Task goal: Report every line of the listing below in which the string "hexagon" appears.

Dataset entries:
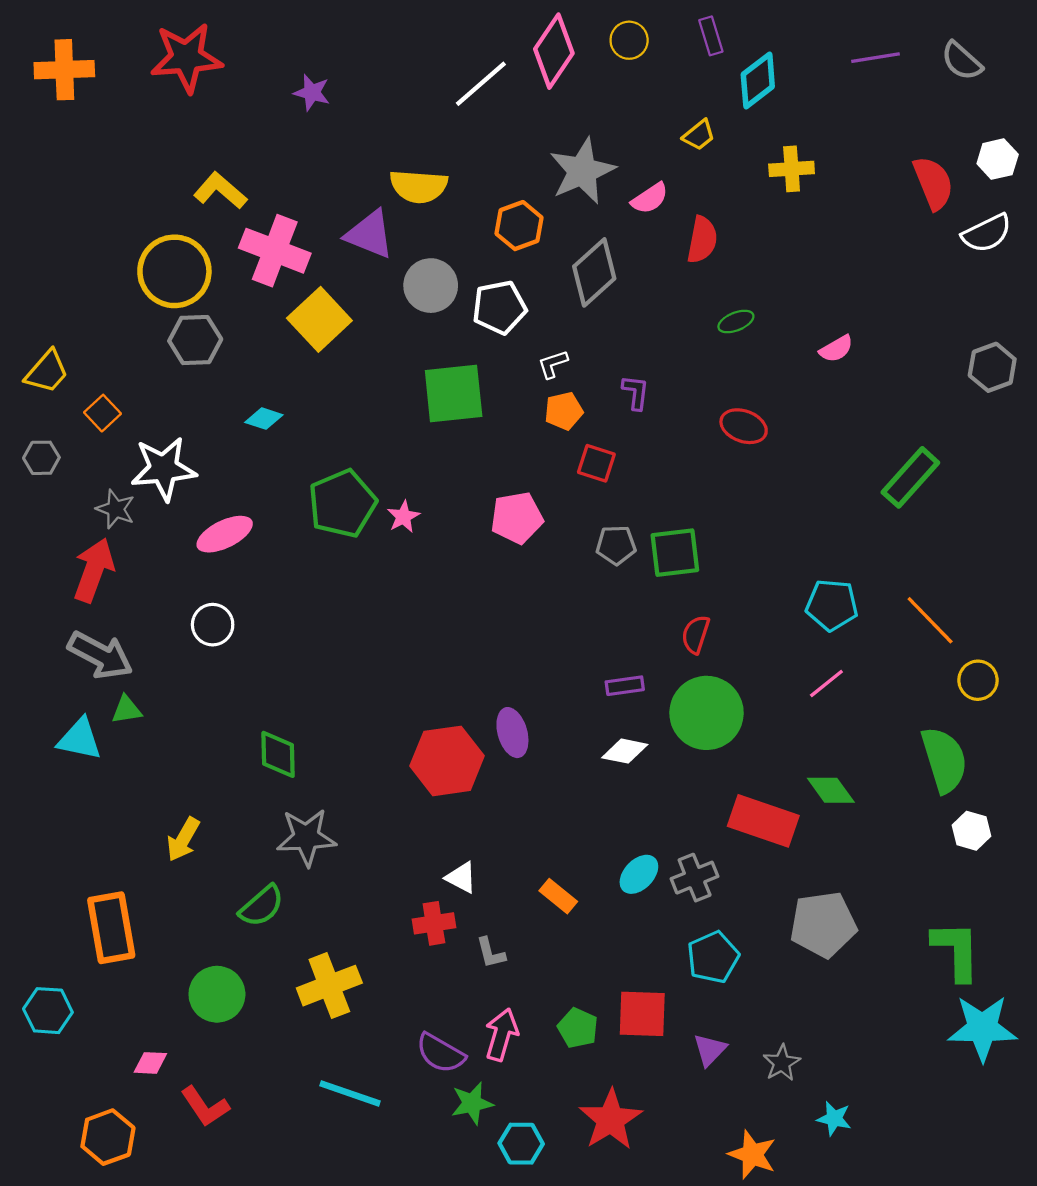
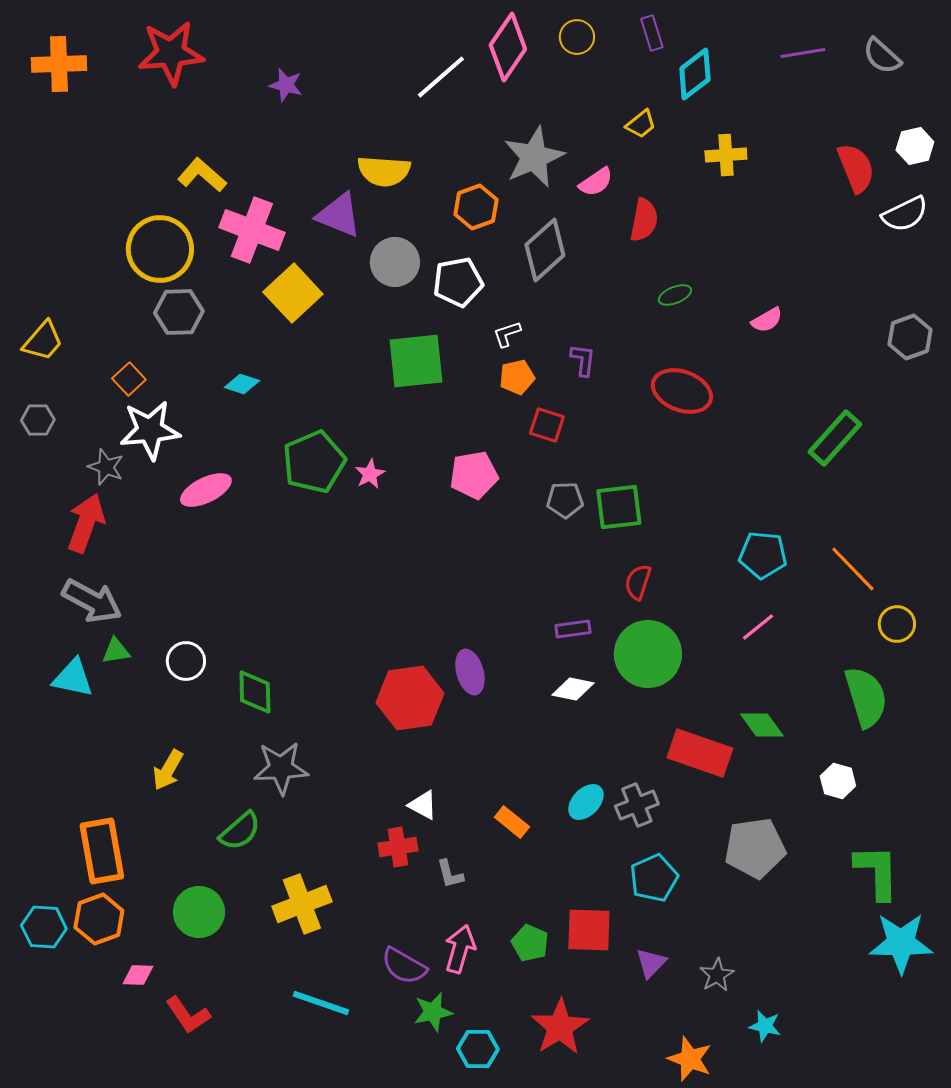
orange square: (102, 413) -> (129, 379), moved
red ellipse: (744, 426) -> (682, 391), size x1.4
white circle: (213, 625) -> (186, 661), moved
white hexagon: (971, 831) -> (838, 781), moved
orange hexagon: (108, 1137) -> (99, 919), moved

Problem solution:
white hexagon: (971, 831) -> (838, 781), moved
orange hexagon: (108, 1137) -> (99, 919), moved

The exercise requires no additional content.